◆ **Problem details**
For this exercise, output the line containing "(482, 255) = (588, 391): blue" and all lines after it to the end of the records, exactly, with no other content.

◆ **The records**
---+---

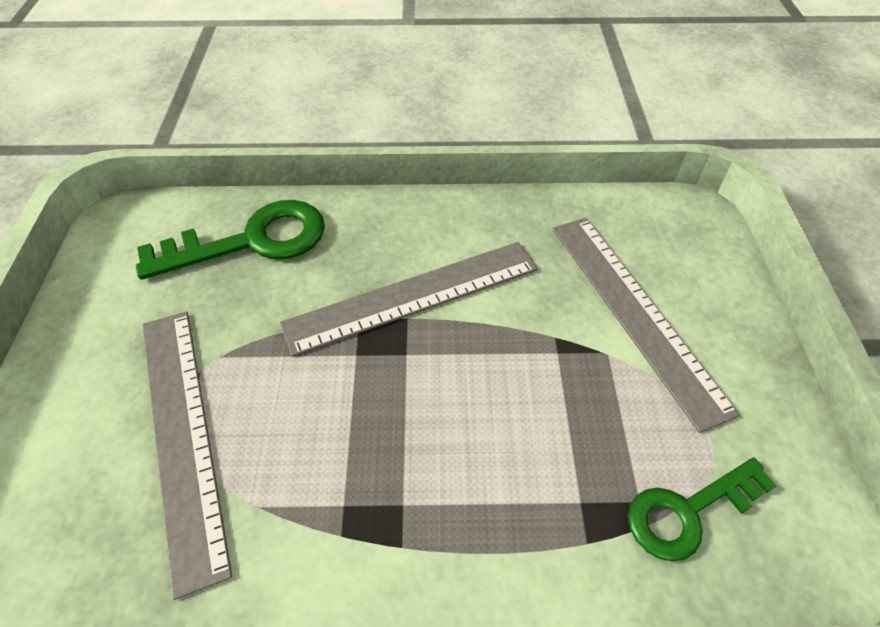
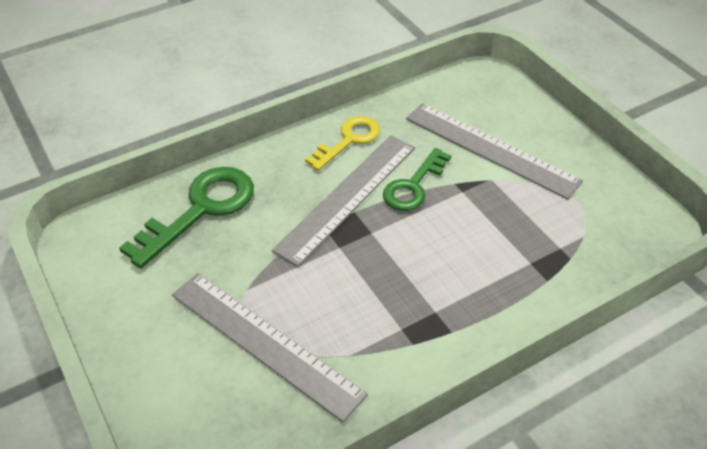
camera: 30 degrees left, 5 degrees down
(466, 228) = (349, 140): none -> yellow key
(688, 511) = (587, 241): green key -> green key (413, 186)

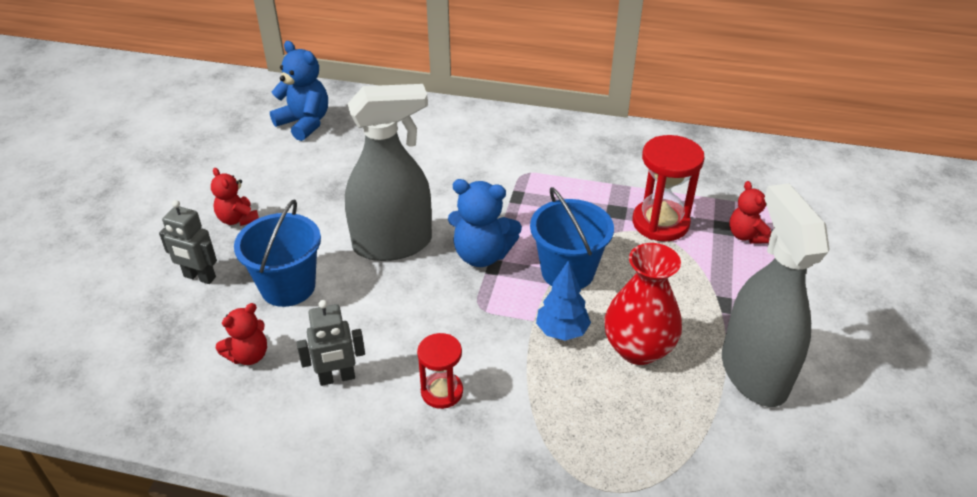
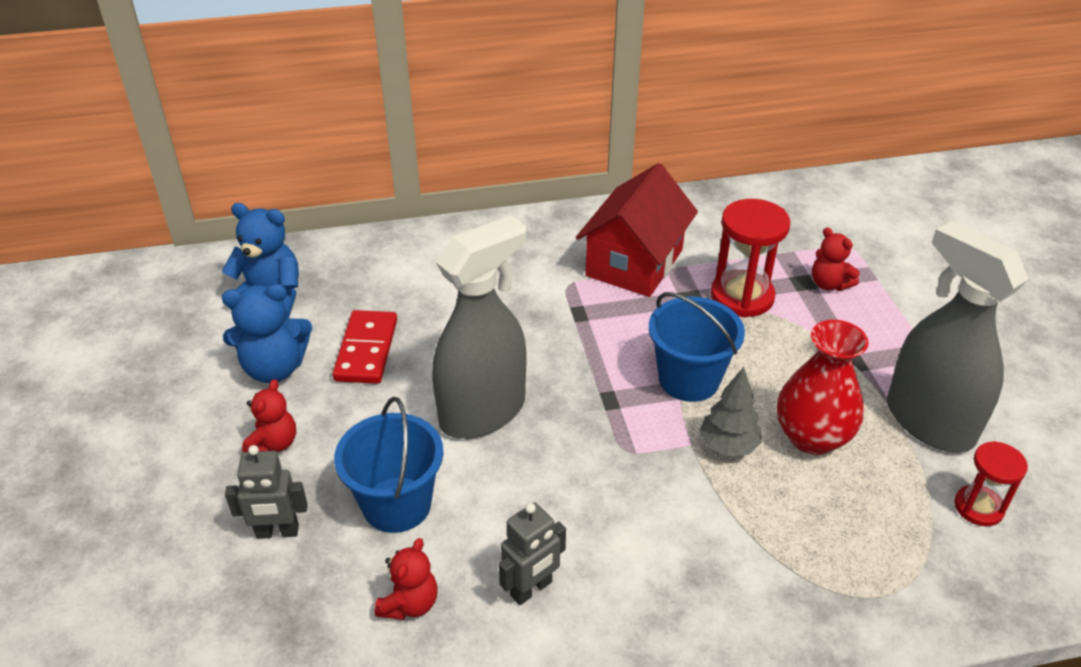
camera: 25 degrees left, 0 degrees up
(238, 219) = (274, 444): red teddy bear -> red teddy bear turned 105 degrees counterclockwise
(343, 176) = (366, 350): none -> red domino
(442, 392) = (654, 559): red hourglass -> red hourglass (978, 507)
(482, 255) = (588, 391): blue teddy bear -> blue teddy bear (275, 368)
(562, 331) = (728, 446): blue tree -> grey tree
(589, 172) = (634, 263): none -> red house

---+---

◆ **Result**
(482, 255) = (588, 391): blue teddy bear -> blue teddy bear (275, 368)
(562, 331) = (728, 446): blue tree -> grey tree
(589, 172) = (634, 263): none -> red house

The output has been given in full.